[Saved entries]
========

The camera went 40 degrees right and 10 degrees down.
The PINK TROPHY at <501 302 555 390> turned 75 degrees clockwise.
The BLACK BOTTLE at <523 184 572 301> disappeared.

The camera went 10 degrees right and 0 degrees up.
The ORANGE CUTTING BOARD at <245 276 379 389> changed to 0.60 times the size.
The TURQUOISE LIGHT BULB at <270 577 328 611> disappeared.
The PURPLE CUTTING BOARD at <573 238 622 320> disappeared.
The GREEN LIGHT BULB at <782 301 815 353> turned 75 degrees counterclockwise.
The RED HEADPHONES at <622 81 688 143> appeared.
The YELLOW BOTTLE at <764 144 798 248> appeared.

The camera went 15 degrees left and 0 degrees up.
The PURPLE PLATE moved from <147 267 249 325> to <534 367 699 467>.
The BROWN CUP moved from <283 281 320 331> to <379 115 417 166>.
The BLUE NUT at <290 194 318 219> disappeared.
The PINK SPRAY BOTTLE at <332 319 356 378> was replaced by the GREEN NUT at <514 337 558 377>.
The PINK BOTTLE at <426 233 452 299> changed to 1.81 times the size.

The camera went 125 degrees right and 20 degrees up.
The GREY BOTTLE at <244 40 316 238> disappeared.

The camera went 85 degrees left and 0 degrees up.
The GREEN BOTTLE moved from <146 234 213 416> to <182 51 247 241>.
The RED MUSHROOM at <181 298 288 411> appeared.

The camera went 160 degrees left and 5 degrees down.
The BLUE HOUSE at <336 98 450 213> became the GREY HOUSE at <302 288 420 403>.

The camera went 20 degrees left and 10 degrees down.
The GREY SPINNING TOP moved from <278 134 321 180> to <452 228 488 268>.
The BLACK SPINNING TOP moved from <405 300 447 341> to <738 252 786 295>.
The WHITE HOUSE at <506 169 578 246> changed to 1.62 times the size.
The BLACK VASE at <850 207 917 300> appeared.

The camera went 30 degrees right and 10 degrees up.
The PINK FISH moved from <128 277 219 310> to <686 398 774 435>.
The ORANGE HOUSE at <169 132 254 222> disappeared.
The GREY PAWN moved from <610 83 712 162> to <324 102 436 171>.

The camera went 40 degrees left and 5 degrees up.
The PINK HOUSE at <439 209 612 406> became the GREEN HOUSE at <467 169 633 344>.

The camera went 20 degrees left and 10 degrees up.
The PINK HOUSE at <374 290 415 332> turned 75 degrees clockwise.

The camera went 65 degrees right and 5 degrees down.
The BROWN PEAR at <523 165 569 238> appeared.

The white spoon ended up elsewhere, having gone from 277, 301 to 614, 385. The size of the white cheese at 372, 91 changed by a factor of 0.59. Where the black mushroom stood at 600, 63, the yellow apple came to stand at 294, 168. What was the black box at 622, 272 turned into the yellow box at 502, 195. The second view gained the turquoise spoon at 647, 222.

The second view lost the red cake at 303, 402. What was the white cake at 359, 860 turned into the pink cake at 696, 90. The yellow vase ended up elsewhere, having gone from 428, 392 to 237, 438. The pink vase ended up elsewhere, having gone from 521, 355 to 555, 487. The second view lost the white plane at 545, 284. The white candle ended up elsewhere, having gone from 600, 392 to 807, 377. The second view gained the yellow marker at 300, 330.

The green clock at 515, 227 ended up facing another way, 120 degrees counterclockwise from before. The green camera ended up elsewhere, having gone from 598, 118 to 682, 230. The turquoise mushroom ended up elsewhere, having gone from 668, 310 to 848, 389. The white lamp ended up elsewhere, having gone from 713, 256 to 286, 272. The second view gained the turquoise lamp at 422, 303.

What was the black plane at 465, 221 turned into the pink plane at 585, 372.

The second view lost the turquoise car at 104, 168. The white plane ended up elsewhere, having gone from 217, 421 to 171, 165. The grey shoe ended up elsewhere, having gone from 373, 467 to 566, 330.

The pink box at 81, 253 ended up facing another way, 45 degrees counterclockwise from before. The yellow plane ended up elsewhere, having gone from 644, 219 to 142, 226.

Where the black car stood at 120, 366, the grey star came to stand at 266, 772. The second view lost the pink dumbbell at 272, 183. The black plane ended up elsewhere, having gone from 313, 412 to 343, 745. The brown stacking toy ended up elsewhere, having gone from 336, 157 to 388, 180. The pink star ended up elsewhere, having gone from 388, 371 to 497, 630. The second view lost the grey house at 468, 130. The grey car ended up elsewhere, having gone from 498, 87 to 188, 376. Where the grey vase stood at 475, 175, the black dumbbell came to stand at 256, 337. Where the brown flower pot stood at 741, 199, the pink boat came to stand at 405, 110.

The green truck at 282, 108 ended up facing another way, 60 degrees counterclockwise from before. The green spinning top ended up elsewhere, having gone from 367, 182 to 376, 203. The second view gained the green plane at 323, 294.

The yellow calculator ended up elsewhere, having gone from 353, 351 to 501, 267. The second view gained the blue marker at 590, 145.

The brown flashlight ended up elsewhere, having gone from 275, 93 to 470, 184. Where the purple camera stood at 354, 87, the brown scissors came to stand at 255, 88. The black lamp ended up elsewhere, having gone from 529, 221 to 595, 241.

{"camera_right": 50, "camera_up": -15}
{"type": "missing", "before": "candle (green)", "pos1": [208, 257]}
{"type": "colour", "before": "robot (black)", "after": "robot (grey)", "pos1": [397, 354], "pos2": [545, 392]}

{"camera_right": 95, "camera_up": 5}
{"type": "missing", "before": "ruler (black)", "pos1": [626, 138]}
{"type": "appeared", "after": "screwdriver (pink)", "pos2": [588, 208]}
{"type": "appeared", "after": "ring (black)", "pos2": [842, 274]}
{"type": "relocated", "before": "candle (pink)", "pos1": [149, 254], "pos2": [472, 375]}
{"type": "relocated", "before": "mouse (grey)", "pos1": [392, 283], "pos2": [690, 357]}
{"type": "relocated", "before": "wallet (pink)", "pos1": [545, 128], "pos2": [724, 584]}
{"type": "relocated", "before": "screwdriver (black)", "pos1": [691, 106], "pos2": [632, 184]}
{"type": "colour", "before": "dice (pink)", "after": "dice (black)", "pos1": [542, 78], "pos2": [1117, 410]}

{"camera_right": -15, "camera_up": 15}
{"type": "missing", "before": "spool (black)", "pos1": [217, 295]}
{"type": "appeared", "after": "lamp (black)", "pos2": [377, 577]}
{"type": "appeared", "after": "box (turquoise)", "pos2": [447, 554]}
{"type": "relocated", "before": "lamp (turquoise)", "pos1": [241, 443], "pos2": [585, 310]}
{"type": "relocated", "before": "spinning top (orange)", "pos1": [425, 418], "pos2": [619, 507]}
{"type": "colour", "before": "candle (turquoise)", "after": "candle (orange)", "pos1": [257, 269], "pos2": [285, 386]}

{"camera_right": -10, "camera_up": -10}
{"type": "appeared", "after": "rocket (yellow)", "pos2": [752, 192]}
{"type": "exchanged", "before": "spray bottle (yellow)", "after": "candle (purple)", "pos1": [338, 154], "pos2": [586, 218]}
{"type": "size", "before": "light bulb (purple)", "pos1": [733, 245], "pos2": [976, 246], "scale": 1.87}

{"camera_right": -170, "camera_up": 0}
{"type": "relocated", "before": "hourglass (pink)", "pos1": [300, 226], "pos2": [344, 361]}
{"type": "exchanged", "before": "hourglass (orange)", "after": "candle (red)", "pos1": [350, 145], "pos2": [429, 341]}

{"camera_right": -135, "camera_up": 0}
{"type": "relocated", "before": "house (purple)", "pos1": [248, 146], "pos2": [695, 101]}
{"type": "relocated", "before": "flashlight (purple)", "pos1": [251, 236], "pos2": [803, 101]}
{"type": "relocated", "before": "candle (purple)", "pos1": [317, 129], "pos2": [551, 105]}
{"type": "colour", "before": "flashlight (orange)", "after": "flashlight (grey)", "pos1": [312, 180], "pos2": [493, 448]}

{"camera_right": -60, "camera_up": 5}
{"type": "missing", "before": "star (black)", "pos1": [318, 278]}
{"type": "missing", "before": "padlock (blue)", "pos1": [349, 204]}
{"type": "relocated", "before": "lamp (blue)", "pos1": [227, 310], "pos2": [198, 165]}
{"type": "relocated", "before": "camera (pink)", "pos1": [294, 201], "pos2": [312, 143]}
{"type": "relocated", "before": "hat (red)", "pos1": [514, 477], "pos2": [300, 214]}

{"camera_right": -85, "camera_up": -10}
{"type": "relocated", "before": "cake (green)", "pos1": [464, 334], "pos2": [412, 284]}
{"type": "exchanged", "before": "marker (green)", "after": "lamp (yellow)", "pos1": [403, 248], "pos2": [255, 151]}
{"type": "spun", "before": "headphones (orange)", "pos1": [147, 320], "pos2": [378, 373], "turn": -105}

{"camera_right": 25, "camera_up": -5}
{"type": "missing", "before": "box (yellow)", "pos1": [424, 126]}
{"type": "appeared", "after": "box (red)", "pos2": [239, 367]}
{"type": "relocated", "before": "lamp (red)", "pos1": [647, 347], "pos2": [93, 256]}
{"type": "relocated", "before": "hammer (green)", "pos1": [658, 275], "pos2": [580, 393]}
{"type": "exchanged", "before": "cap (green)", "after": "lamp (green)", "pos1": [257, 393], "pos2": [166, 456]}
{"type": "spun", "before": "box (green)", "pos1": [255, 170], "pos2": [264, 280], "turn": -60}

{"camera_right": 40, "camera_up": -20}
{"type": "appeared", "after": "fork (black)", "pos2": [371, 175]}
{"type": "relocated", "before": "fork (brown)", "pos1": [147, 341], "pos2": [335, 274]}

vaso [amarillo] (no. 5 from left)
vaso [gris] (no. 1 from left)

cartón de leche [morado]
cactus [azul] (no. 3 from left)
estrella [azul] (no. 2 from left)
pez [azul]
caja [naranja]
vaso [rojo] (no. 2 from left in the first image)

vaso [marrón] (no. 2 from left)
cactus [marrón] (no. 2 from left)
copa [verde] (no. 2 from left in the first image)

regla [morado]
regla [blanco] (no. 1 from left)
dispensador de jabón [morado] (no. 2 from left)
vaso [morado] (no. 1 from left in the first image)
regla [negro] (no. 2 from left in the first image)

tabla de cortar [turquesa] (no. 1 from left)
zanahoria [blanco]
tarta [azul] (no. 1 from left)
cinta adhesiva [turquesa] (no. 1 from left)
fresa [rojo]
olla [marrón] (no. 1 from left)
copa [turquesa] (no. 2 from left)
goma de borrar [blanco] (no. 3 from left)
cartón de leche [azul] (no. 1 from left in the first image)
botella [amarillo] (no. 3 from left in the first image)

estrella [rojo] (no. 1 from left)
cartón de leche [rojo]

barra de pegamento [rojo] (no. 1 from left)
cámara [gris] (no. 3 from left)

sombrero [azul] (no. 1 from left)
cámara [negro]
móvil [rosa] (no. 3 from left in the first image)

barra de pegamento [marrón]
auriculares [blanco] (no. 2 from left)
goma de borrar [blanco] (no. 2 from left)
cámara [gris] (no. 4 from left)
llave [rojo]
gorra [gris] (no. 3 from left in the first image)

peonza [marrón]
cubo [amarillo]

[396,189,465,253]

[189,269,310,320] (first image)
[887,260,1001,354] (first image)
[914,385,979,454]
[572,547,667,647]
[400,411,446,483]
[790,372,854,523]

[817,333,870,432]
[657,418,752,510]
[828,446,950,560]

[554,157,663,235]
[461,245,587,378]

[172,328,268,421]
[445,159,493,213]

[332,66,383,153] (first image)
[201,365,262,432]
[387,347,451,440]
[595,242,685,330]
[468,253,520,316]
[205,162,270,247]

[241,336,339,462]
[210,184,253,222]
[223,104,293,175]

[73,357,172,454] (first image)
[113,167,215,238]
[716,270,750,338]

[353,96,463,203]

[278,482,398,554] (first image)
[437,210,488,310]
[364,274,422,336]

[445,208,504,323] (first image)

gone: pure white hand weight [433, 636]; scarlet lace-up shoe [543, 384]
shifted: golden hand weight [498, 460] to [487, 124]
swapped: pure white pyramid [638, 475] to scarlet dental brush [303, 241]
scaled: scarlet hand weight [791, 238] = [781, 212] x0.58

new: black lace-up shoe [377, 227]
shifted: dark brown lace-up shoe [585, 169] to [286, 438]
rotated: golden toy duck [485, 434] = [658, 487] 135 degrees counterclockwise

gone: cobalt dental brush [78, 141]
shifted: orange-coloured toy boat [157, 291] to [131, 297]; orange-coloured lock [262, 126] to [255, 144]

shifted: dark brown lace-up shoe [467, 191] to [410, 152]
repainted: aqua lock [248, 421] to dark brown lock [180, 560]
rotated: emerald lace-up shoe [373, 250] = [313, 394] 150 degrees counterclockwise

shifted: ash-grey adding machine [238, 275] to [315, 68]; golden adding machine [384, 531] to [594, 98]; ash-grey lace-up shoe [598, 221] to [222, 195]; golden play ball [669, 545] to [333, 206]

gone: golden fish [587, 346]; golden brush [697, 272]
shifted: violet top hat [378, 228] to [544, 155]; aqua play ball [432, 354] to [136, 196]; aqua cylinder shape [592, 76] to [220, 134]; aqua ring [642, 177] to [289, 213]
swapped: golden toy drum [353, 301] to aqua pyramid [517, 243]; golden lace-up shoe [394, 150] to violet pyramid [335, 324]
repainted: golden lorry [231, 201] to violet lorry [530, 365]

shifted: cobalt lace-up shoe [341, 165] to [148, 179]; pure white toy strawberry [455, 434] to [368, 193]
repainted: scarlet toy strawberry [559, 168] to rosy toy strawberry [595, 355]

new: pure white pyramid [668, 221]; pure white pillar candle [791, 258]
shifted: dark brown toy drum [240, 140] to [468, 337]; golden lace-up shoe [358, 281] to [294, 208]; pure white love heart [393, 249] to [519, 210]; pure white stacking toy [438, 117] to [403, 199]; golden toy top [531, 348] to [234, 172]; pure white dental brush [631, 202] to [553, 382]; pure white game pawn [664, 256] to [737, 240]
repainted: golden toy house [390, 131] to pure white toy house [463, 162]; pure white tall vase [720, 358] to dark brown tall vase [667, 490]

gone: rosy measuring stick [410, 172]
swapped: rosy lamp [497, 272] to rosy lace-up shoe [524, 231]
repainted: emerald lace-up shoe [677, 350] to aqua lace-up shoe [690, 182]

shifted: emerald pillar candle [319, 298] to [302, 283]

========

Among the lines above, some may hold the string "gris". State how many, giving the number alone.

4